[What is needed]: Go through the records below and show every line with the string "none".

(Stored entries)
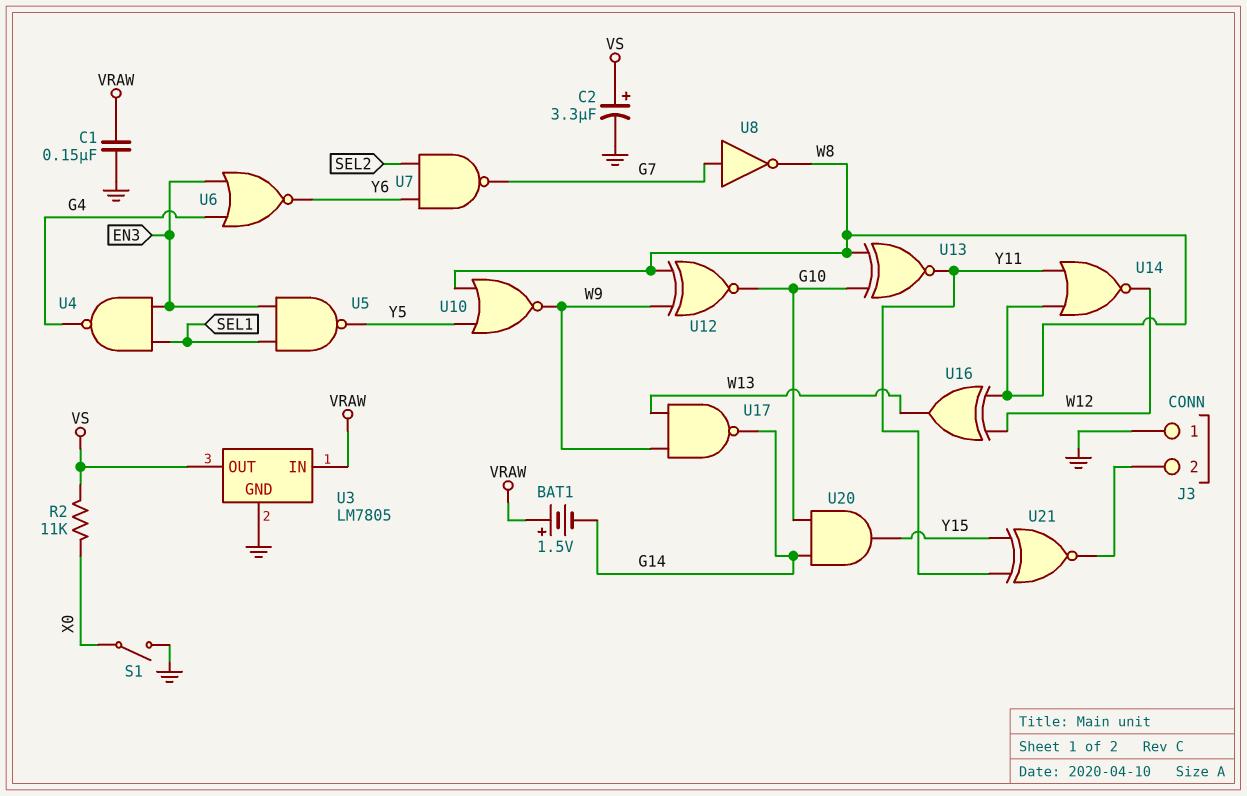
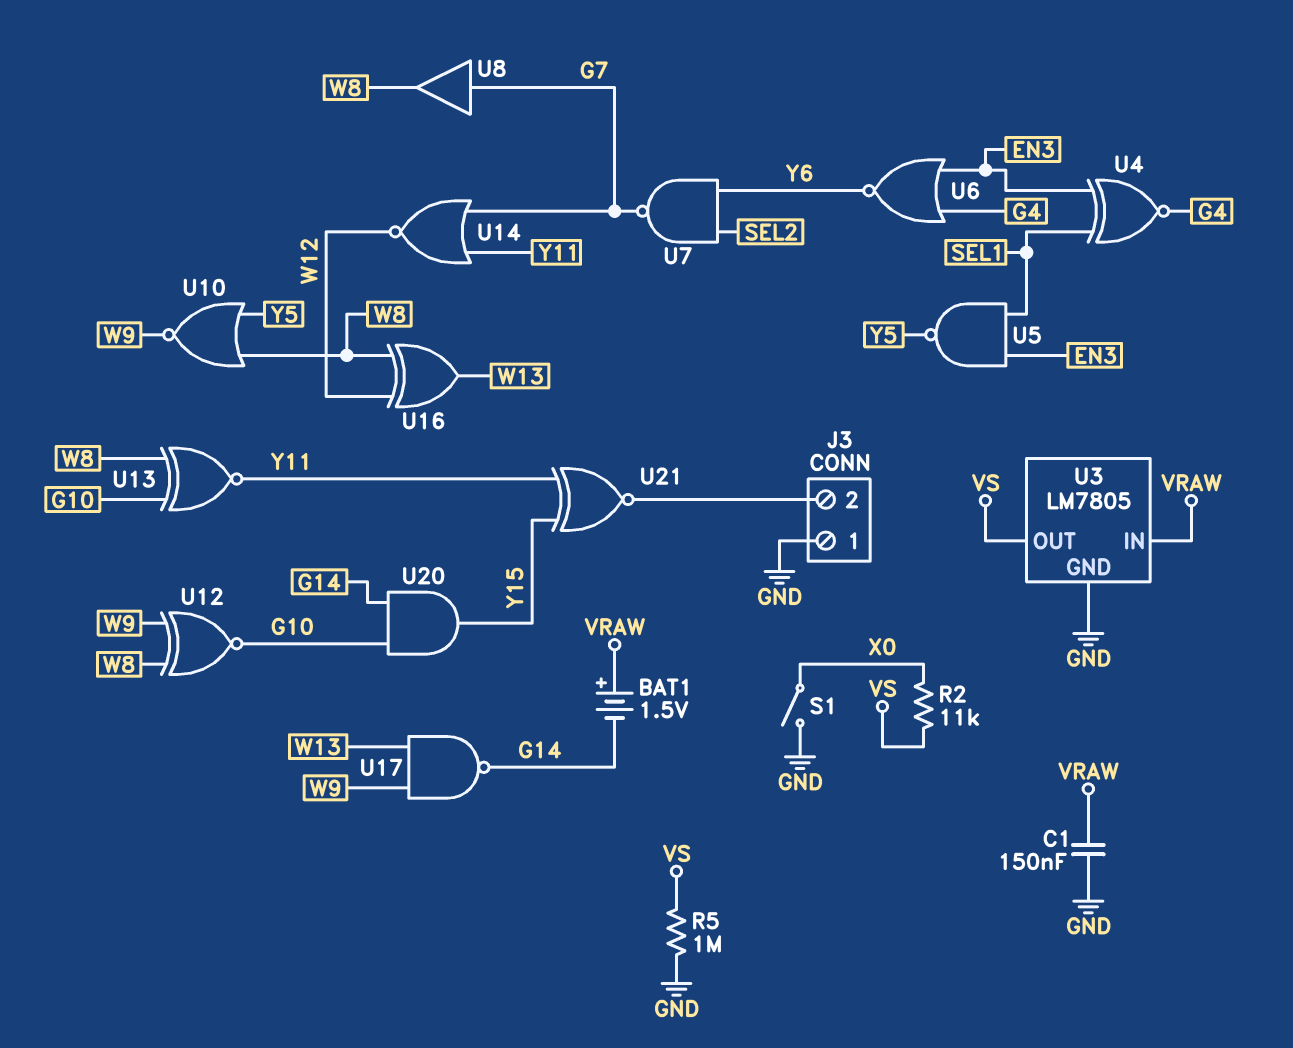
C2: 3.3uF (plus VS, minus GND) -> none
R5: none -> 1M (GND, VS)
U4: NAND (in EN3, in SEL1, out G4) -> XNOR (in EN3, in SEL1, out G4)
U8: NOT (in G7, out W8) -> buffer (in G7, out W8)
U14: NOR (in W8, in Y11, out W12) -> NOR (in G7, in Y11, out W12)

[Exercise output]:
C2: 3.3uF (plus VS, minus GND) -> none
R5: none -> 1M (GND, VS)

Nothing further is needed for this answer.